YOUR ASSIGNMENT:
Write out the entries exactly, pictures excluded.

[Saved data entries]
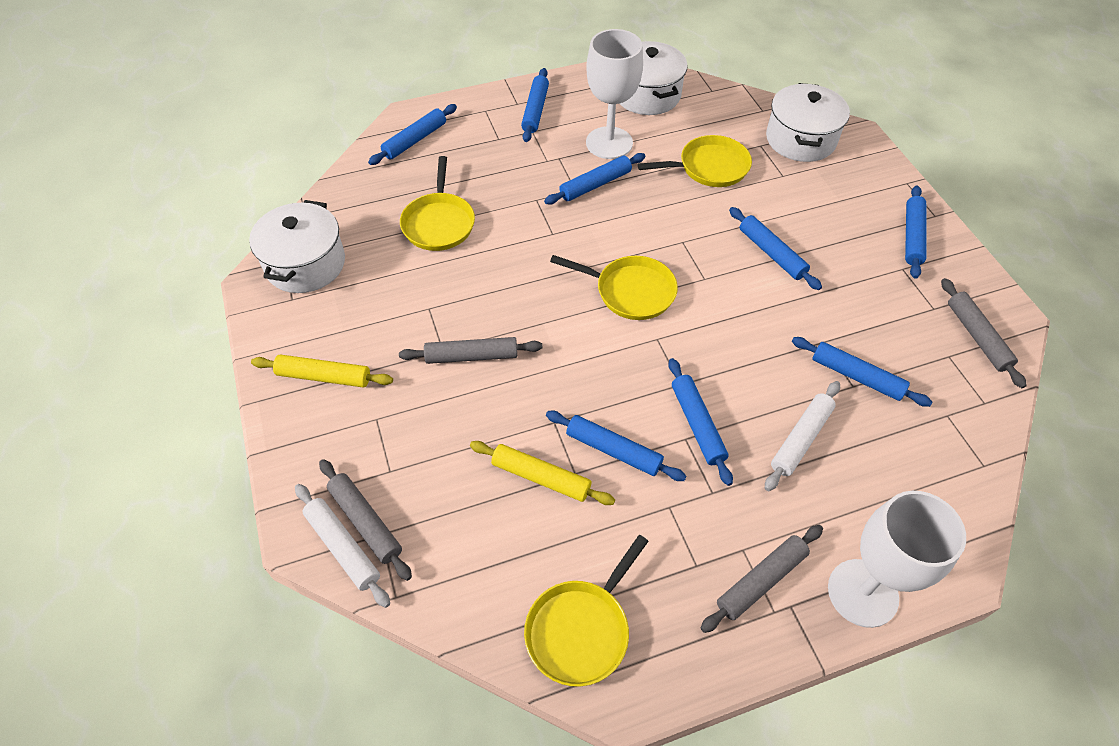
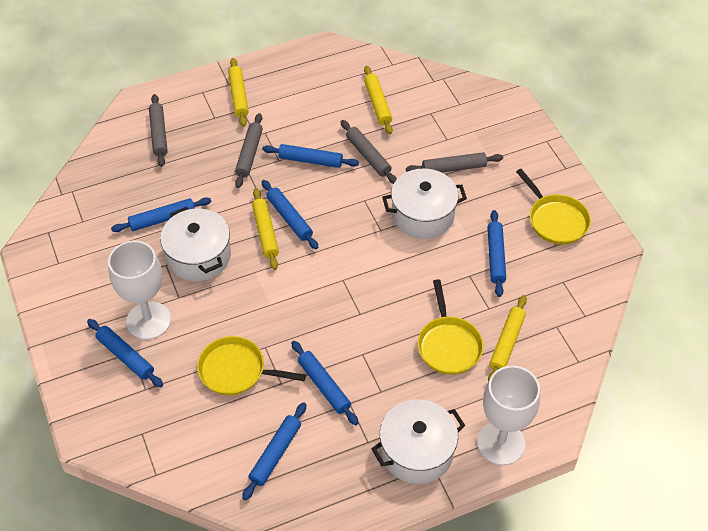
blue rolling pin: 8 -> 7
white rolling pin: 2 -> 0
yellow pan: 4 -> 3
yellow rolling pin: 2 -> 4

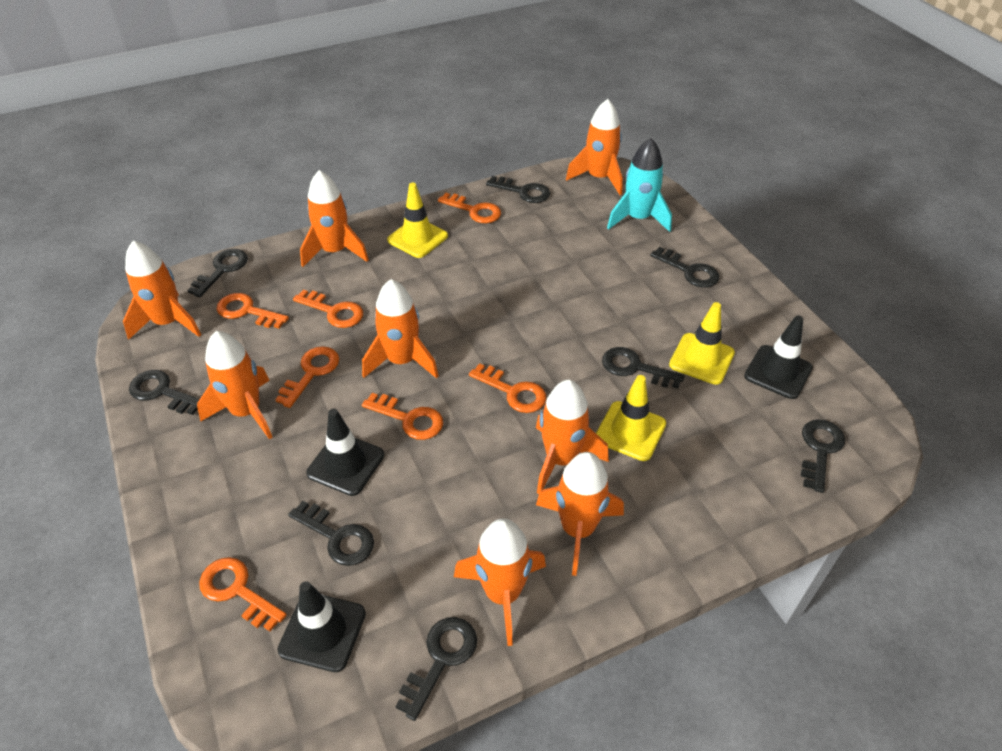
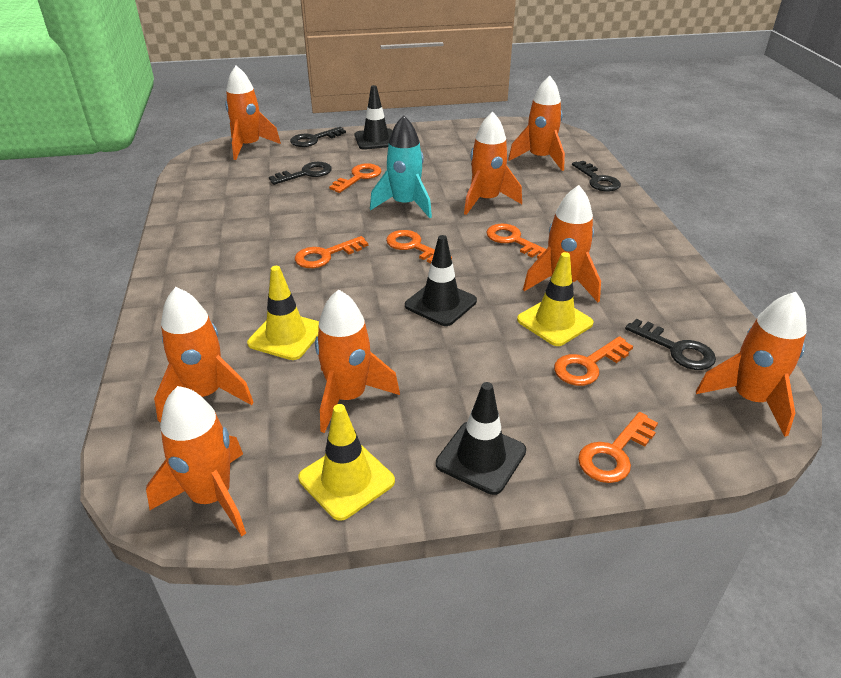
black key: 8 -> 4
orange key: 7 -> 6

SOLUTION:
blue rolling pin: 8 -> 7
white rolling pin: 2 -> 0
yellow pan: 4 -> 3
yellow rolling pin: 2 -> 4

black key: 8 -> 4
orange key: 7 -> 6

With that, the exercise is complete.